- [REQUIRED ACTION] The output is the lines below from the one with "cyan cone A2 level 2 -> cyan cone D6 level 3" through the one with "green brick F1:F4", both included, printed exactly and with no other line.
┌──
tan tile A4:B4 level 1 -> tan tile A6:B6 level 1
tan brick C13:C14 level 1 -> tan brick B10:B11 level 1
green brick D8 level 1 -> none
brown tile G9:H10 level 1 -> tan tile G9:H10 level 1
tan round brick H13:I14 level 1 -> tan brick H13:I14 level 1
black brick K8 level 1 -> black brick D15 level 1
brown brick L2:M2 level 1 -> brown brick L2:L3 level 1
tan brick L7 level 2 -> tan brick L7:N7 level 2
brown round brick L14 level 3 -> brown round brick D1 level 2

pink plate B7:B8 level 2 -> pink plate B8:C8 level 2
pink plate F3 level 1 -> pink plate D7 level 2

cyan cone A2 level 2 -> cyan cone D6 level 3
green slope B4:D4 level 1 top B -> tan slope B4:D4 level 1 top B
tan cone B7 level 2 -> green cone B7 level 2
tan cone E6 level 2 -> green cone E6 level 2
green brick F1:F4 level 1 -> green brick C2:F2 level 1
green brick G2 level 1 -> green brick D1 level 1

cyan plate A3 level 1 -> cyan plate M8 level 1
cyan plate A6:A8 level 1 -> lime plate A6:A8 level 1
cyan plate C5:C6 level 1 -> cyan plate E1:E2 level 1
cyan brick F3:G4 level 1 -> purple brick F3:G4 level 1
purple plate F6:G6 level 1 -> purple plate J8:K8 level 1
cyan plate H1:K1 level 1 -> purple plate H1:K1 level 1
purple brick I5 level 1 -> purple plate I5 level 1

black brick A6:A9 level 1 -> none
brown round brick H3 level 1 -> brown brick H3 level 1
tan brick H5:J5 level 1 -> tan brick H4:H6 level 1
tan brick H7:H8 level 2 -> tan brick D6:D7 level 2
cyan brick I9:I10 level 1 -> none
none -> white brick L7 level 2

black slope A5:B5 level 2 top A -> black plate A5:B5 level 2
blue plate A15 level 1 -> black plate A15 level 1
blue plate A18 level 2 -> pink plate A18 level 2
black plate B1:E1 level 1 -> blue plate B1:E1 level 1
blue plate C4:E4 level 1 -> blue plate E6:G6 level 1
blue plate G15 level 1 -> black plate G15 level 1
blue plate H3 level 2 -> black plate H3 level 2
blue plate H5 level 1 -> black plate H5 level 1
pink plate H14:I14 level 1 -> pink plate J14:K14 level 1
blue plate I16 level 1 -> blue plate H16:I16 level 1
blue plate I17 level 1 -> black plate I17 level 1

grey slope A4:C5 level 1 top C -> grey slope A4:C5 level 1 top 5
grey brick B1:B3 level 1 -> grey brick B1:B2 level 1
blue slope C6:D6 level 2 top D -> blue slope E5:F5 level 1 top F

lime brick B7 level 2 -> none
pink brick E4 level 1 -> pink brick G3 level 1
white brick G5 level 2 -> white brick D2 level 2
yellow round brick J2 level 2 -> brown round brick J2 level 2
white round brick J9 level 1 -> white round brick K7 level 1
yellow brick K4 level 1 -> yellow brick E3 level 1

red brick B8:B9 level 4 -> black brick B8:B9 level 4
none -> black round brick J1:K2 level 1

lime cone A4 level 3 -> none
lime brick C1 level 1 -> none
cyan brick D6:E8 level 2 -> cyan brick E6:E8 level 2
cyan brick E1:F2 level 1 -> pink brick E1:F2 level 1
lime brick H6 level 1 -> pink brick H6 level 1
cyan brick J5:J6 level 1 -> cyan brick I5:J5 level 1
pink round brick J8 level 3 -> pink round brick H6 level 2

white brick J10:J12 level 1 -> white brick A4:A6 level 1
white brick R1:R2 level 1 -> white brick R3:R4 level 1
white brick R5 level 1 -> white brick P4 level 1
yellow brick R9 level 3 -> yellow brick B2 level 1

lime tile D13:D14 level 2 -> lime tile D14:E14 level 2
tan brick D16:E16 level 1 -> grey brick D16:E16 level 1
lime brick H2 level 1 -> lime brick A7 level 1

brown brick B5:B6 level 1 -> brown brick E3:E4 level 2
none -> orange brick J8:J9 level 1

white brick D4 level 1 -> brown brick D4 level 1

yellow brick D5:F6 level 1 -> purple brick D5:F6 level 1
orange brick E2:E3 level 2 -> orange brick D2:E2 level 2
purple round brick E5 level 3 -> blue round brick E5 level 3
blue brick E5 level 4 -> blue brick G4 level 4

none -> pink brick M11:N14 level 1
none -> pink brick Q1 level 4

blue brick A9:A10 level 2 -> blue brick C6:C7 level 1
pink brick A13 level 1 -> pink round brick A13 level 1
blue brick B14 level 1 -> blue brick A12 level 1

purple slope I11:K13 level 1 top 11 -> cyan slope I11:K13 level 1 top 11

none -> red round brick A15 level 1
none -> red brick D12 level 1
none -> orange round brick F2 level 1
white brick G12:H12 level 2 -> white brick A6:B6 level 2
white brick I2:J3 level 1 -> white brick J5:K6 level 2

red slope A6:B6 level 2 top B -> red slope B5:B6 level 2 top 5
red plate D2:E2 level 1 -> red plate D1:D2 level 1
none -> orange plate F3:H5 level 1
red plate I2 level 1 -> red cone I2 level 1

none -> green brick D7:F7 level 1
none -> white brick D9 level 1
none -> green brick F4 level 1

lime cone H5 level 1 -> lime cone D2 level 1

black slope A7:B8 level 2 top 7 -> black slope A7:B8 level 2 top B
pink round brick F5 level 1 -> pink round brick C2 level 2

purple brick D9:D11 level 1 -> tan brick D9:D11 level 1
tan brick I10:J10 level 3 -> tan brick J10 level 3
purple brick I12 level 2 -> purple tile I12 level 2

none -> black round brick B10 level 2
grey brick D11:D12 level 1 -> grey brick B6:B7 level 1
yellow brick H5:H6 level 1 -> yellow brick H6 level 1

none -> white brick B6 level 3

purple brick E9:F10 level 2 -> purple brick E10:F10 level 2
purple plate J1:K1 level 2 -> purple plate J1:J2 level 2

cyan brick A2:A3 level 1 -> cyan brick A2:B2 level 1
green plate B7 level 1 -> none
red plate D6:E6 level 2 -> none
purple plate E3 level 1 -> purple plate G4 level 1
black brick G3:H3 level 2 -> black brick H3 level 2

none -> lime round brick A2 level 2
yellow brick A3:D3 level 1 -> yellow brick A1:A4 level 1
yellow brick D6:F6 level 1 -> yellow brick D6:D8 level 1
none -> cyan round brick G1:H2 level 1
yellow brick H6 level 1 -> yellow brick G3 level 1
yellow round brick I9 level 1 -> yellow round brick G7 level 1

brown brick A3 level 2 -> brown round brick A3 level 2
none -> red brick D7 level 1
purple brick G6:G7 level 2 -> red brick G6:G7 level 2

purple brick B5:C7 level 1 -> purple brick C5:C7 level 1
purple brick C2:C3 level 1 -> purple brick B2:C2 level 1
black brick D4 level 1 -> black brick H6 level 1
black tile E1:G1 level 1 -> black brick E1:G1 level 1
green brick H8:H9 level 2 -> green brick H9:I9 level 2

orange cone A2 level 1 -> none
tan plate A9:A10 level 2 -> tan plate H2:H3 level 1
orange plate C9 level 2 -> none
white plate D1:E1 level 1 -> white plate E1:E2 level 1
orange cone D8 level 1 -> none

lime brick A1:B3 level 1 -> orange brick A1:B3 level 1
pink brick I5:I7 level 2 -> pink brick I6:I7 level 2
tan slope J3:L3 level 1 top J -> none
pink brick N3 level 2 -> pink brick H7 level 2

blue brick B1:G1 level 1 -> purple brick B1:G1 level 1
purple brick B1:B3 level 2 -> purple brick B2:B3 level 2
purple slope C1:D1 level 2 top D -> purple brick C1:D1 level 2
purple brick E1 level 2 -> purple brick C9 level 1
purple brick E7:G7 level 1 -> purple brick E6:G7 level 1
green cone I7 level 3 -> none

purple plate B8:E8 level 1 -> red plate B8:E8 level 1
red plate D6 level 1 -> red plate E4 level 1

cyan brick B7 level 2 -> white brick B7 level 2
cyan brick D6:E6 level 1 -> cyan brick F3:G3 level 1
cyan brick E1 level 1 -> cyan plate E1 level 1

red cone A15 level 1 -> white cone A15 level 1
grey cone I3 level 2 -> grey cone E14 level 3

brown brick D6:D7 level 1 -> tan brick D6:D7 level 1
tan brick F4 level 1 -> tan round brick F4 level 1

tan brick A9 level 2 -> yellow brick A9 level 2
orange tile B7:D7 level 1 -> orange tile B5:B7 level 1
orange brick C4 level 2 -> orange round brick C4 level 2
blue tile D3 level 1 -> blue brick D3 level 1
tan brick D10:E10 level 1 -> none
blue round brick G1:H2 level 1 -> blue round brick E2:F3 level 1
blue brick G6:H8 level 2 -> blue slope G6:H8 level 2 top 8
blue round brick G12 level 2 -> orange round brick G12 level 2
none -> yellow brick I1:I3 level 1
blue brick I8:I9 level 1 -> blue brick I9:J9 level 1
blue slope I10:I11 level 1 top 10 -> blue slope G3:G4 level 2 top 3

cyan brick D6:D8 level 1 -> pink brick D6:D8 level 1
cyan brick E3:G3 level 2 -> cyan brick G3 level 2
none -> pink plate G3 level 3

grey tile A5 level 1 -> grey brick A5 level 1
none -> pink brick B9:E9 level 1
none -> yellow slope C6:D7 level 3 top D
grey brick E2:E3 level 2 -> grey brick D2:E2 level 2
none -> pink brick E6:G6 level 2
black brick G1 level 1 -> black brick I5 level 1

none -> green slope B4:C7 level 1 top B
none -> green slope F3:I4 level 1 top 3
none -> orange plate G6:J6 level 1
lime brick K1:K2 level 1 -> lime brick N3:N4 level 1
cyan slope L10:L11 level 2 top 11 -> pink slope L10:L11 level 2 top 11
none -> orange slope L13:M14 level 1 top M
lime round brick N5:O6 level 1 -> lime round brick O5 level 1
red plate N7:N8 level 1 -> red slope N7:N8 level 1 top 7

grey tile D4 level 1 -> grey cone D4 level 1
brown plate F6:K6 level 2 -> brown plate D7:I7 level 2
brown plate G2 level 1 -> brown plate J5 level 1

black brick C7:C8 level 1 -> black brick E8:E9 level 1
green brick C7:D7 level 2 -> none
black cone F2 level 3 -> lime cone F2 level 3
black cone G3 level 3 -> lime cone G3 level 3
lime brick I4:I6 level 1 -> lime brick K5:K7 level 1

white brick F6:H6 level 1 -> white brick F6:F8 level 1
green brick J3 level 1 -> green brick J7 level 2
└──
- [FINISHED EXERCISE]
cyan cone A2 level 2 -> cyan cone D6 level 3
green slope B4:D4 level 1 top B -> tan slope B4:D4 level 1 top B
tan cone B7 level 2 -> green cone B7 level 2
tan cone E6 level 2 -> green cone E6 level 2
green brick F1:F4 level 1 -> green brick C2:F2 level 1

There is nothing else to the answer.